**Task goal:** Restate the lines word for word, from the one containing "red shoe: 3 -> 2" through the last line of the entries below, without any other lines.

Spatial object tracking data:
[Start of Attachment]

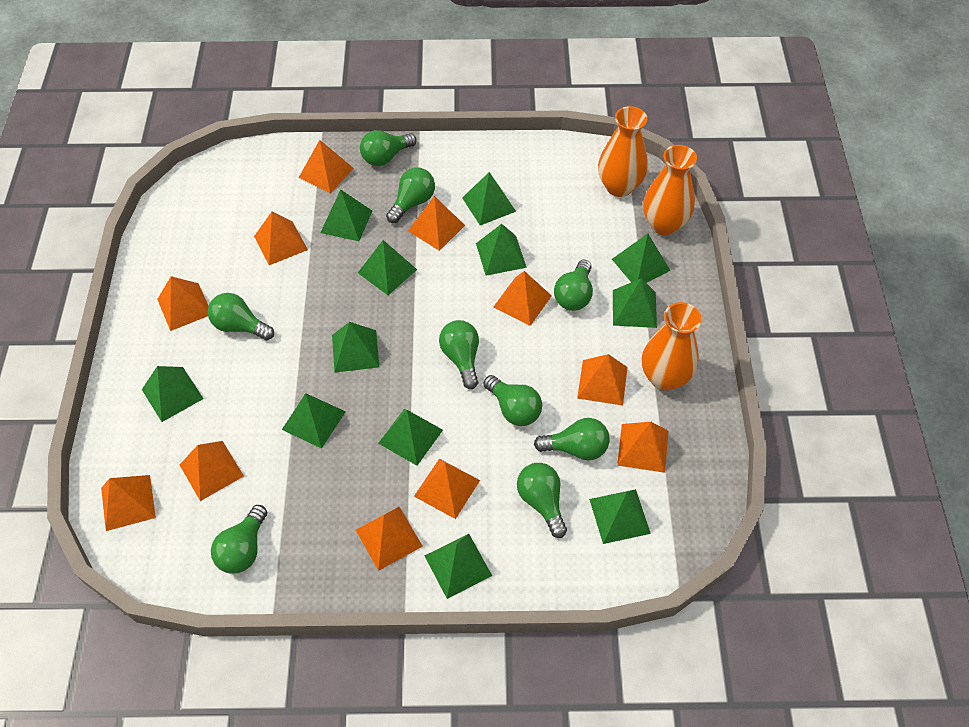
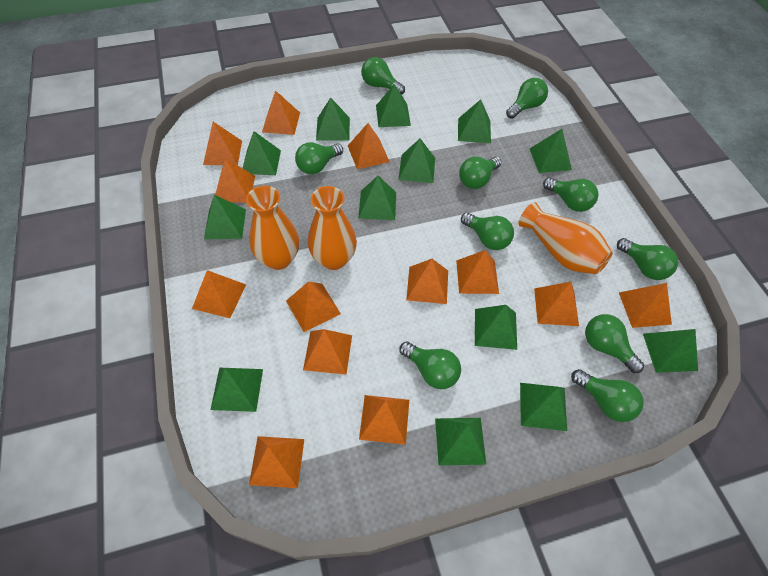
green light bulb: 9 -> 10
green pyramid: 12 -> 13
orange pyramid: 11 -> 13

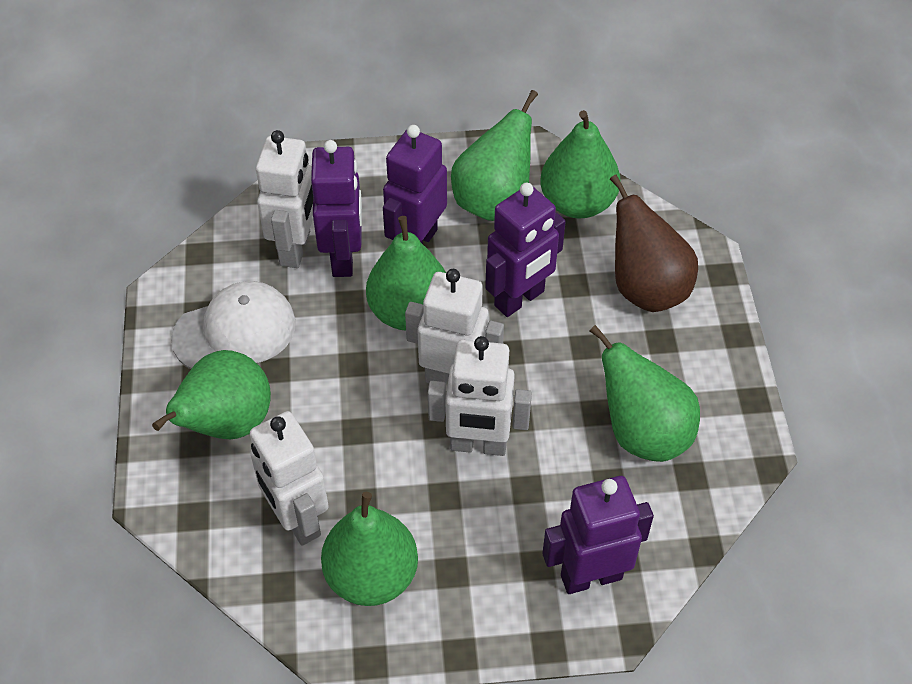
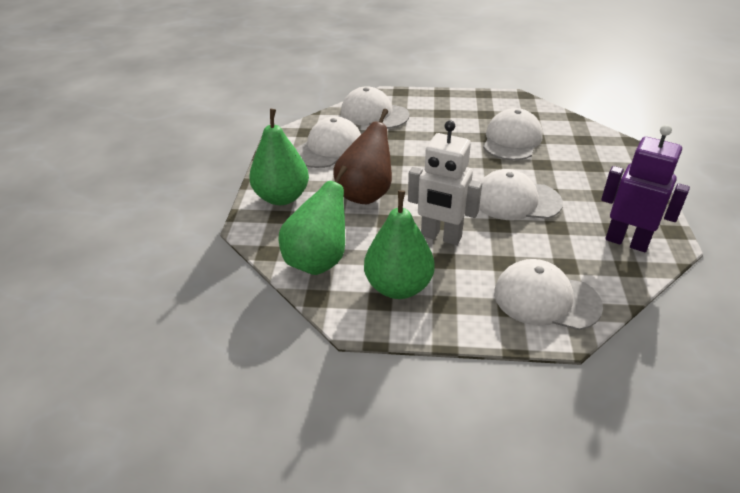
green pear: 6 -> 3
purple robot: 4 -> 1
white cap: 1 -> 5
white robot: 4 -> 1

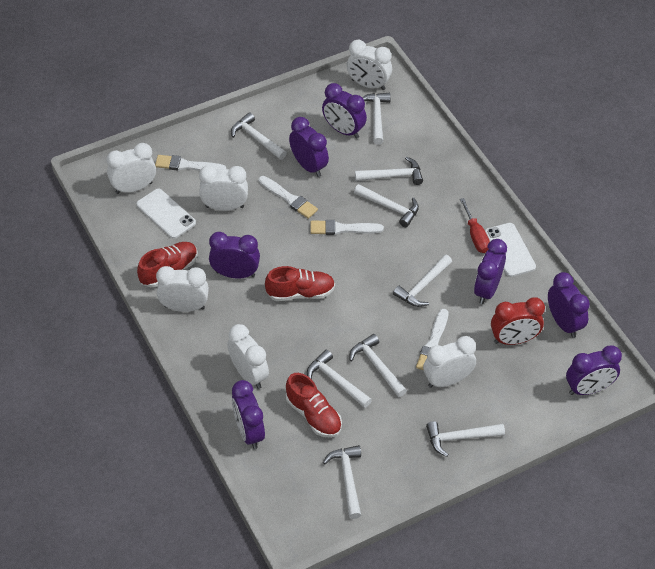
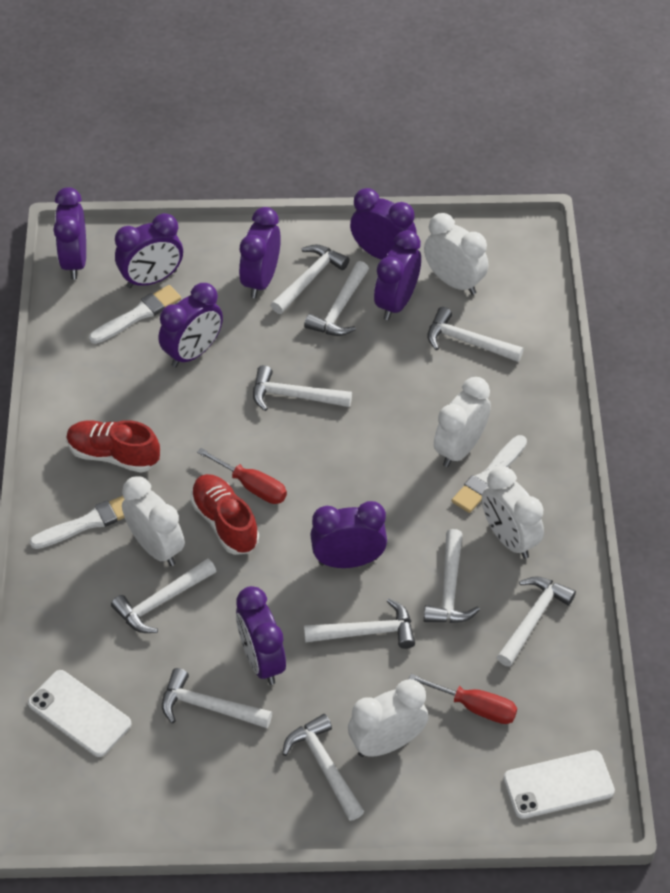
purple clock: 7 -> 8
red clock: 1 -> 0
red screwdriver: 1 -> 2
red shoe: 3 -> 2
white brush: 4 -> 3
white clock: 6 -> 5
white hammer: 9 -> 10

[End of Attachment]

**Exercise solution:**
red shoe: 3 -> 2
white brush: 4 -> 3
white clock: 6 -> 5
white hammer: 9 -> 10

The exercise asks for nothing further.